Edit difference data:
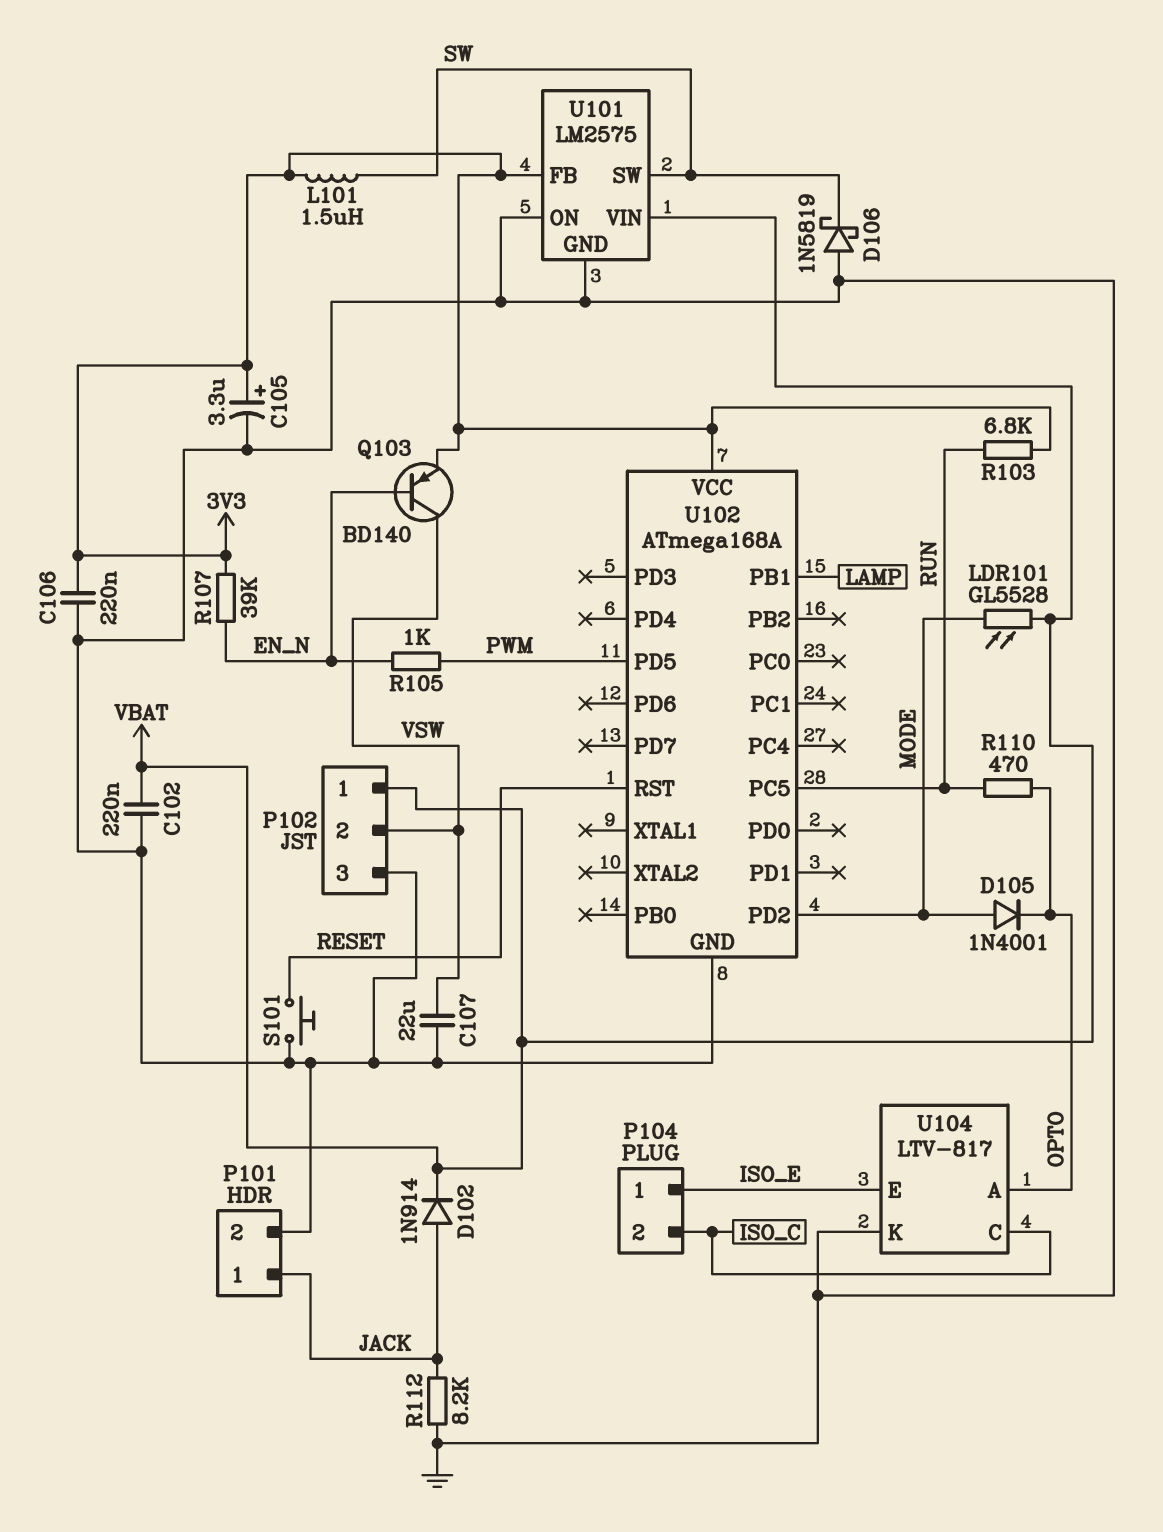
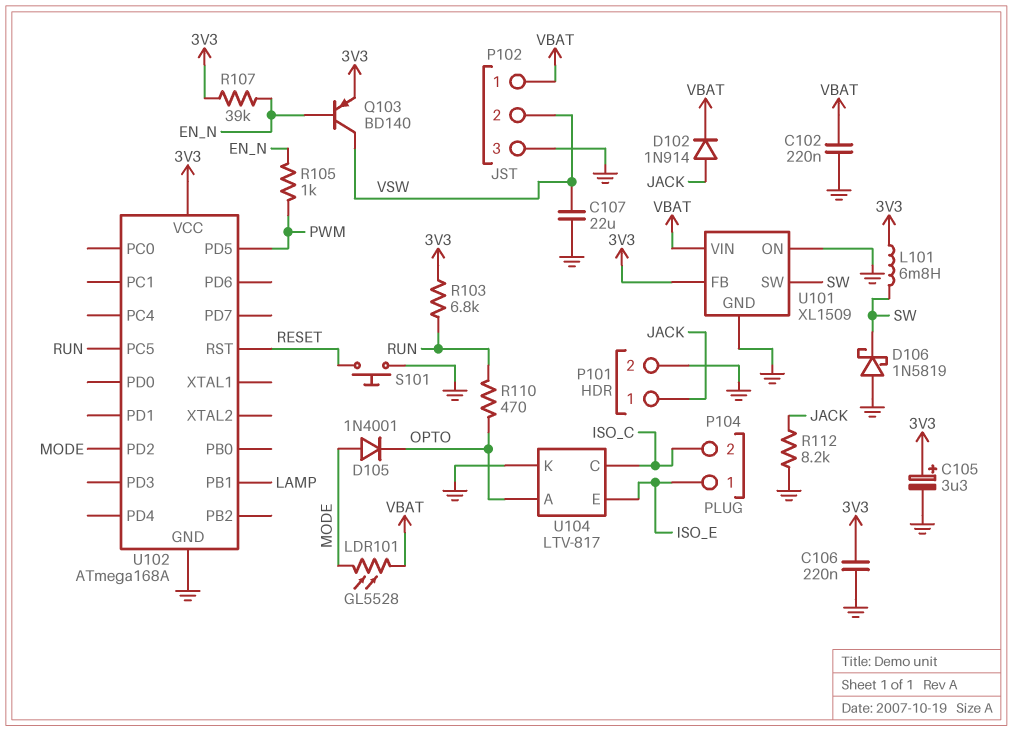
L101: 1.5uH (3V3, SW) -> 6.8mH (3V3, SW)
U101: LM2575 -> XL1509

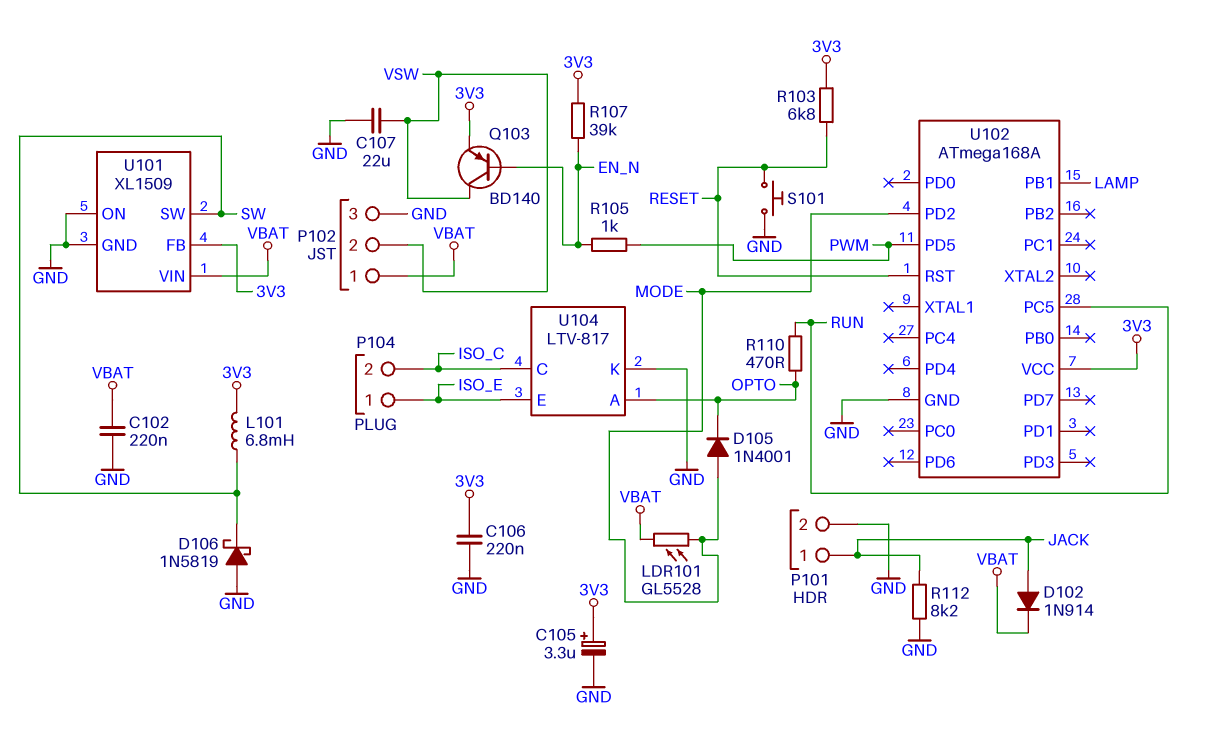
R103: 6.8k (3V3, RUN) -> 6.8k (3V3, RESET)

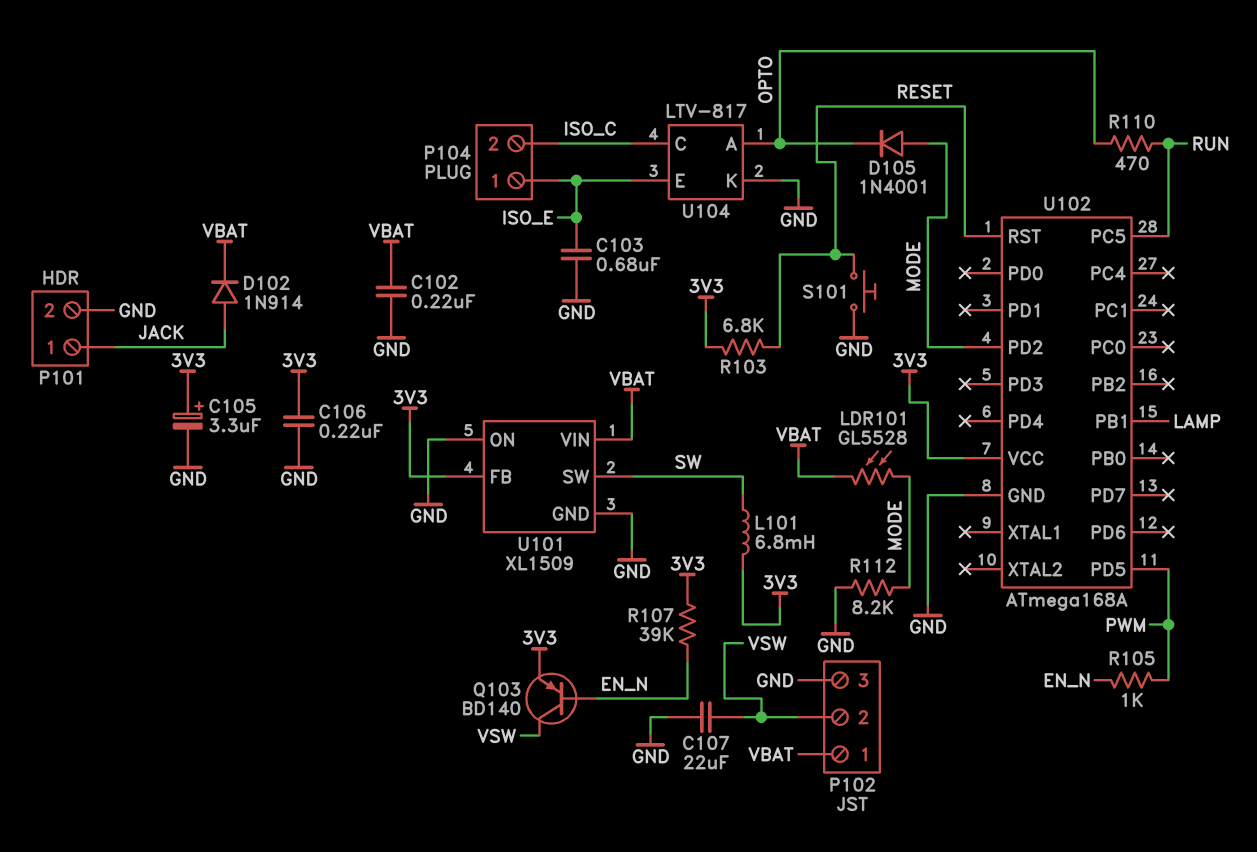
C103: none -> 680nF (GND, ISO_E)
D106: schottky 1N5819 (A GND, K SW) -> none
R112: 8.2k (GND, JACK) -> 8.2k (GND, MODE)

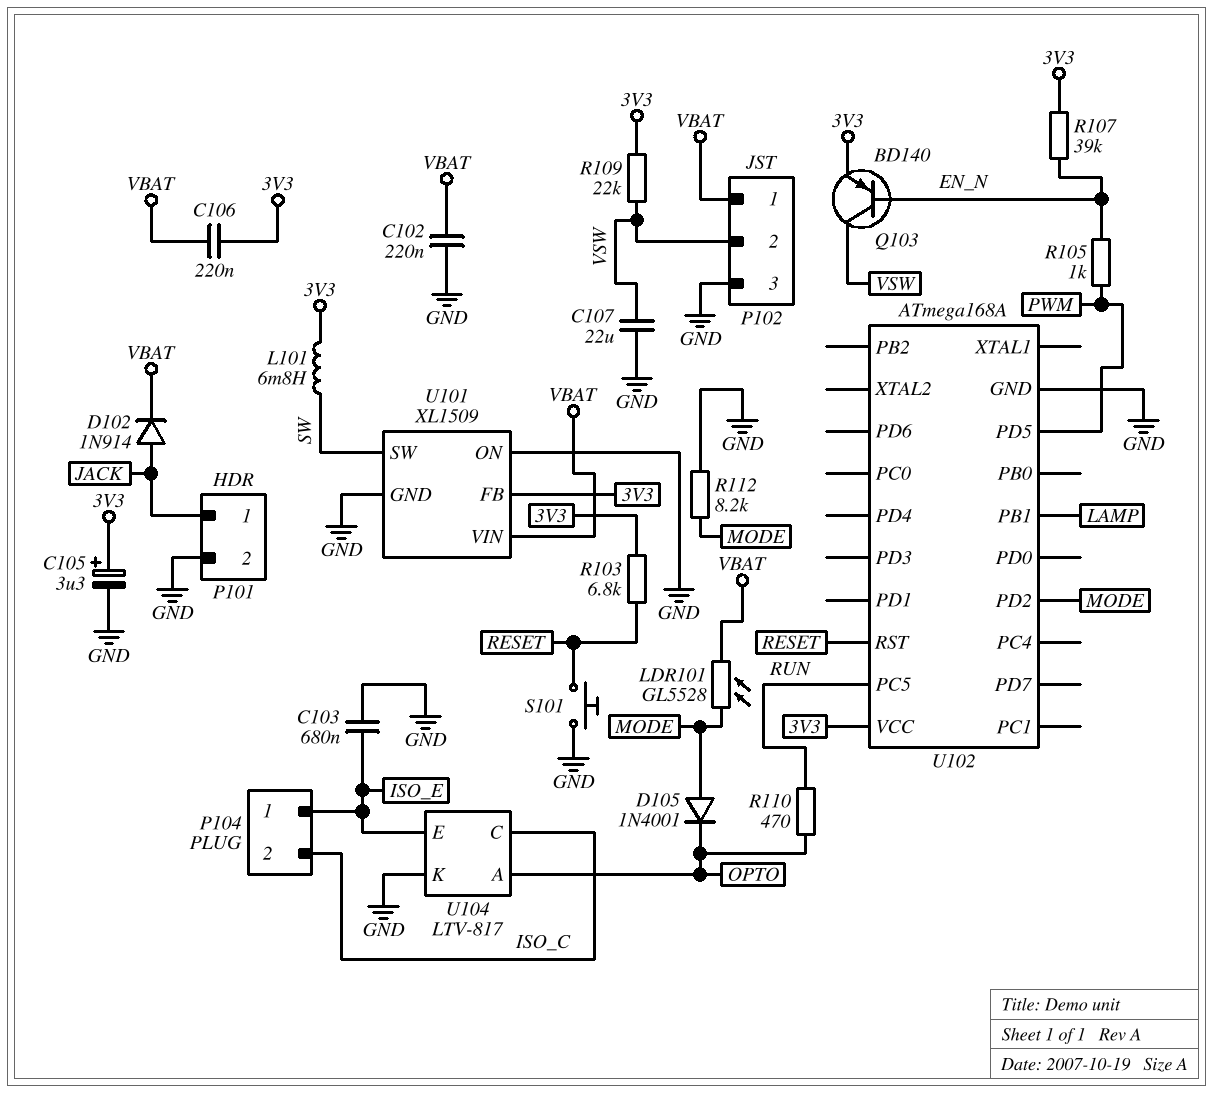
C106: 220nF (3V3, GND) -> 220nF (3V3, VBAT)
R109: none -> 22k (3V3, VSW)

Aim of the task: In the answer, the data should reappear exactly, with no pictures.

Answer section:
L101: 1.5uH (3V3, SW) -> 6.8mH (3V3, SW)
U101: LM2575 -> XL1509

R103: 6.8k (3V3, RUN) -> 6.8k (3V3, RESET)

C103: none -> 680nF (GND, ISO_E)
D106: schottky 1N5819 (A GND, K SW) -> none
R112: 8.2k (GND, JACK) -> 8.2k (GND, MODE)

C106: 220nF (3V3, GND) -> 220nF (3V3, VBAT)
R109: none -> 22k (3V3, VSW)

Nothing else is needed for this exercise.